** Your instructions **
In the data below, find the line containing "brown trapezoid: moved 4 px up", then set down that line and every later line up to and including the line containing "gray arrow: rotated", exactly.

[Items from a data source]
*** Begin section ***
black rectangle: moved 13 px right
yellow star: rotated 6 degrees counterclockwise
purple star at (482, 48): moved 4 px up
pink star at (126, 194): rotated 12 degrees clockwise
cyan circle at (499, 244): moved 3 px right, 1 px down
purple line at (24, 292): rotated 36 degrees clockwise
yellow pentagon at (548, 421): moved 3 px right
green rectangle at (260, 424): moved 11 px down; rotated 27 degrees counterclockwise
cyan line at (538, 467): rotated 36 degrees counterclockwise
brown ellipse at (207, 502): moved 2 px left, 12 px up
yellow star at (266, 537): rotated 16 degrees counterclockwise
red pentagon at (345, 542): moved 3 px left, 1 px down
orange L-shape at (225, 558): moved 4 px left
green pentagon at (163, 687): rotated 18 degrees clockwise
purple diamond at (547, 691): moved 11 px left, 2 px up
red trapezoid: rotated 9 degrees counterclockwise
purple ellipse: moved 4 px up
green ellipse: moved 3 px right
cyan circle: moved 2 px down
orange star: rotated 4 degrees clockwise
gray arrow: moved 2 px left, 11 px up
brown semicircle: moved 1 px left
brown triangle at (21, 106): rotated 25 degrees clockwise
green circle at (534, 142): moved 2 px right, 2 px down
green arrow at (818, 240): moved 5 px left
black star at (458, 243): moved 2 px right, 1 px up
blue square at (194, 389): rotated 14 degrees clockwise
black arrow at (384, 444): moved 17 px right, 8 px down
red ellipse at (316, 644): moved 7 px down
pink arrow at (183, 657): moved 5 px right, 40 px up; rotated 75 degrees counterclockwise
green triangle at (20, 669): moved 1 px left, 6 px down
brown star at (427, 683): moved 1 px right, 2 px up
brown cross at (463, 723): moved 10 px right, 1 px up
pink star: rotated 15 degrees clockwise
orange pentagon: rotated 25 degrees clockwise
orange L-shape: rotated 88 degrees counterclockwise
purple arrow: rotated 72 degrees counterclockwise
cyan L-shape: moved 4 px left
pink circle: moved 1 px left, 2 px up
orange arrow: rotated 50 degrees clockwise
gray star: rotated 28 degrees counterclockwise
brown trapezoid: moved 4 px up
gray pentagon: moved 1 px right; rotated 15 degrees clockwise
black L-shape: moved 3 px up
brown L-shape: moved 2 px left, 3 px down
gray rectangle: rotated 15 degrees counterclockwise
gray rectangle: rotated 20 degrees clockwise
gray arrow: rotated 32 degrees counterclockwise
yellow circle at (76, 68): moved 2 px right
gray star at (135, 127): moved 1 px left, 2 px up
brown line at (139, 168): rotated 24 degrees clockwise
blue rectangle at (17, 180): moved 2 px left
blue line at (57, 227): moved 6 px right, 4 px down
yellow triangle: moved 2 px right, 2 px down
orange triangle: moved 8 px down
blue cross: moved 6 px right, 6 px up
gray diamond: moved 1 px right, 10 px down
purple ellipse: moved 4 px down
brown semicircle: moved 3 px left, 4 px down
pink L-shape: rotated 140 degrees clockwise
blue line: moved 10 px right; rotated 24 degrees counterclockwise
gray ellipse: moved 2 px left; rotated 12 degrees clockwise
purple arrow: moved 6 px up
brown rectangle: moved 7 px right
*** End section ***
** Answer to this exercise **
brown trapezoid: moved 4 px up
gray pentagon: moved 1 px right; rotated 15 degrees clockwise
black L-shape: moved 3 px up
brown L-shape: moved 2 px left, 3 px down
gray rectangle: rotated 15 degrees counterclockwise
gray rectangle: rotated 20 degrees clockwise
gray arrow: rotated 32 degrees counterclockwise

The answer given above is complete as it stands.